* ABOUT THIS TASK
Only the lines from the one containing "LDR203: GL5539 (+12V, IN)" through the final line below belong in the output, copied exactly and without pictures.

- - - -

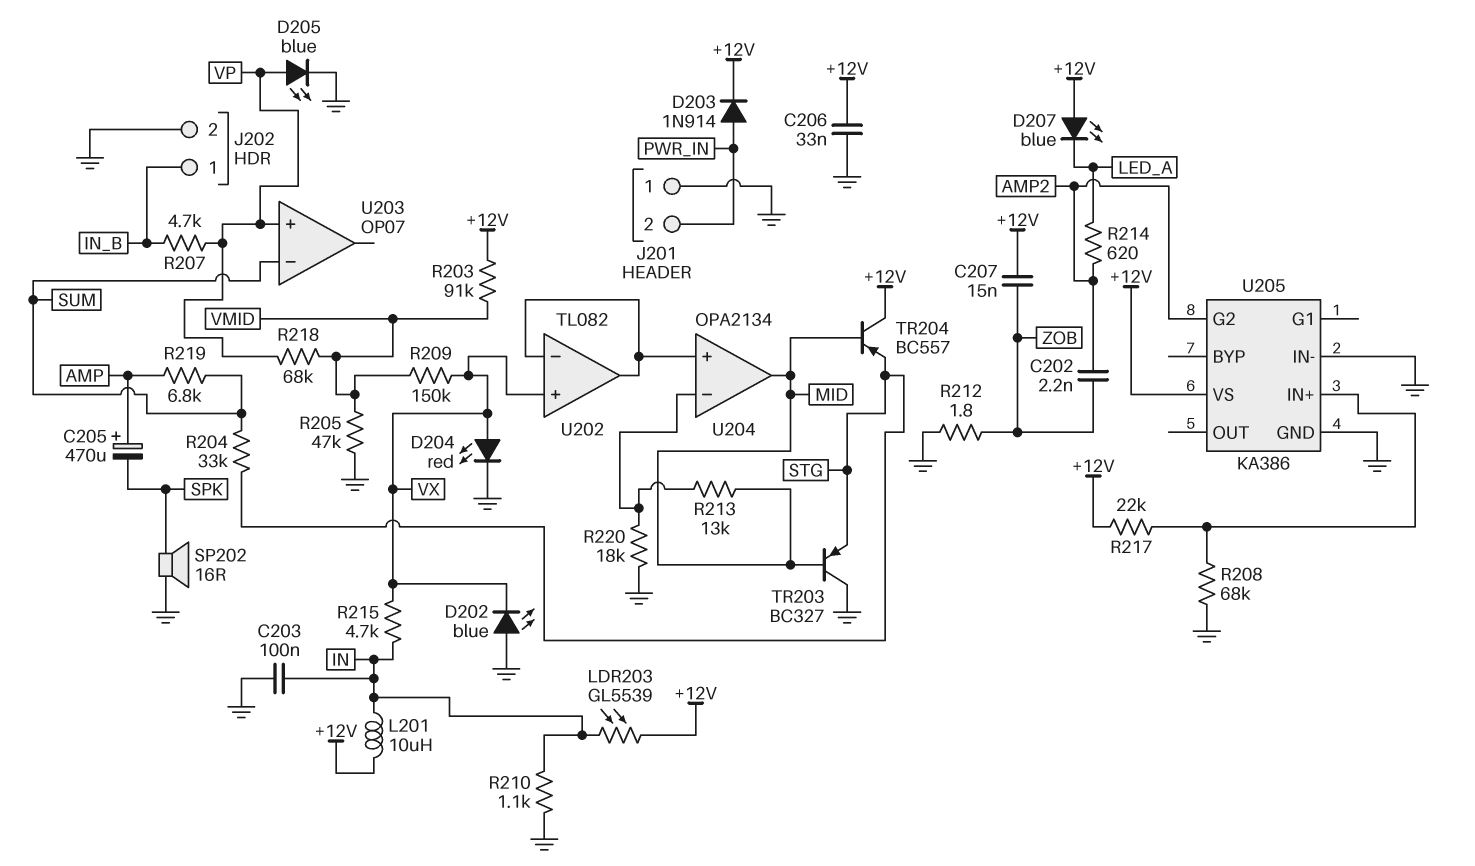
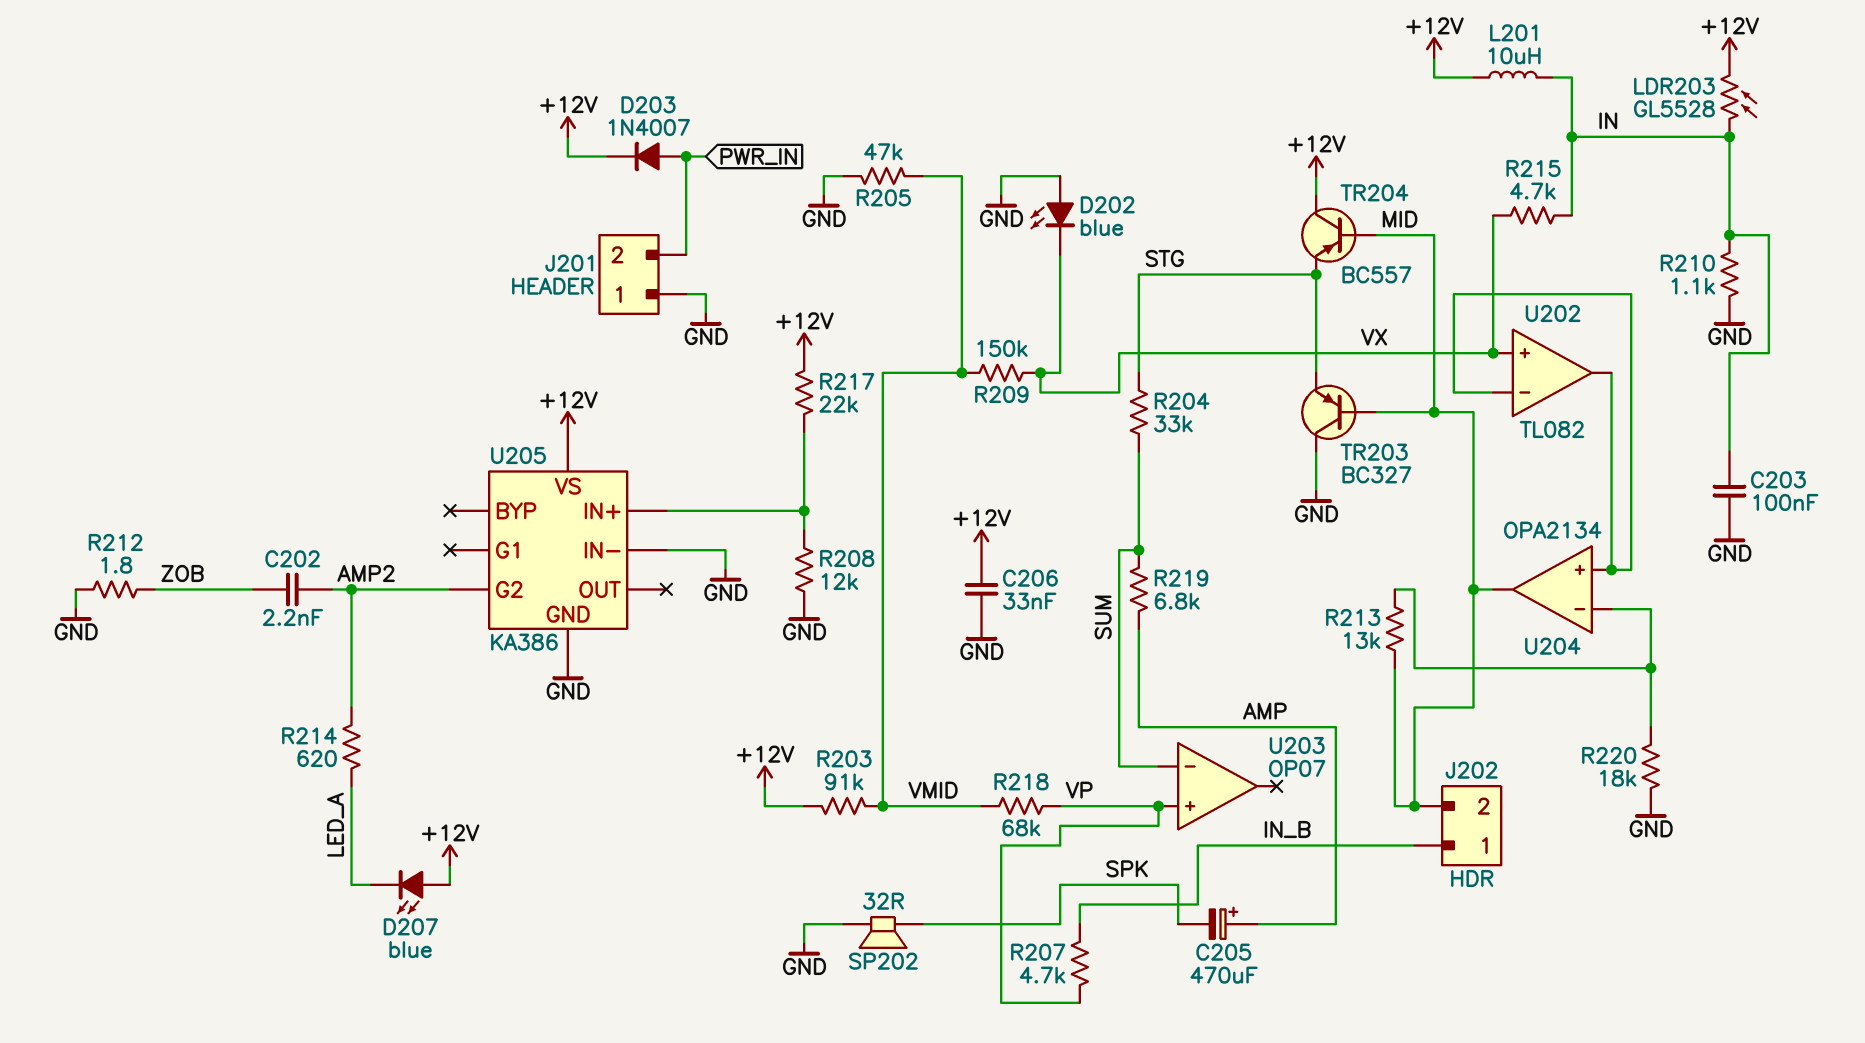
C207: 15nF (+12V, ZOB) -> none
D203: diode 1N914 (A PWR_IN, K +12V) -> diode 1N4007 (A PWR_IN, K +12V)
D204: LED red (A VX, K GND) -> none
D205: LED blue (A VP, K GND) -> none
J202 pin 2: GND -> MID
LDR203: GL5539 (+12V, IN) -> GL5528 (+12V, IN)
R208: 68k (GND, U205/IN+) -> 12k (GND, U205/IN+)
SP202: speaker 16R (GND, SPK) -> speaker 32R (GND, SPK)

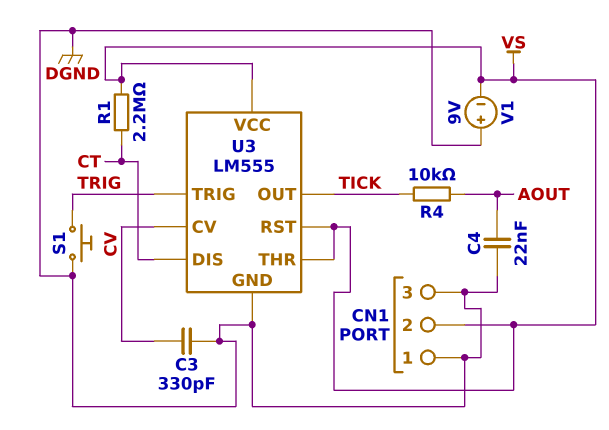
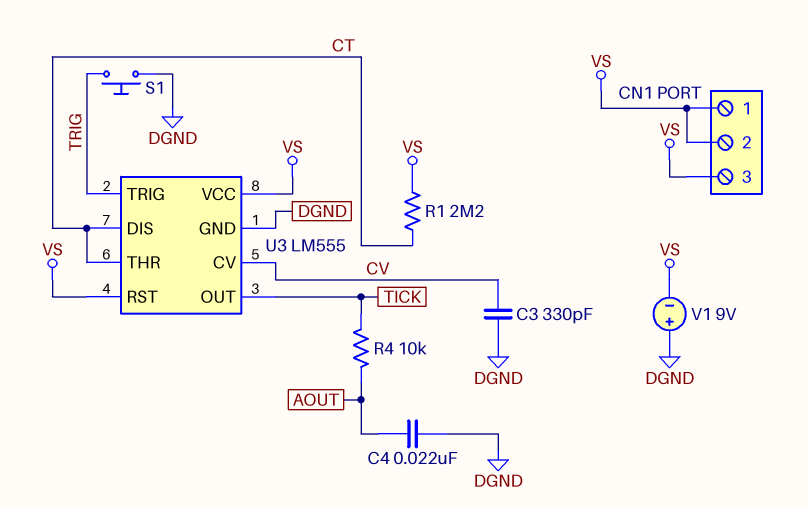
CN1 pin 1: DGND -> VS
CN1 pin 3: DGND -> VS
U3 pin THR: VS -> CT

- - - -

* RESULT OF THIS EXERCISE
LDR203: GL5539 (+12V, IN) -> GL5528 (+12V, IN)
R208: 68k (GND, U205/IN+) -> 12k (GND, U205/IN+)
SP202: speaker 16R (GND, SPK) -> speaker 32R (GND, SPK)

CN1 pin 1: DGND -> VS
CN1 pin 3: DGND -> VS
U3 pin THR: VS -> CT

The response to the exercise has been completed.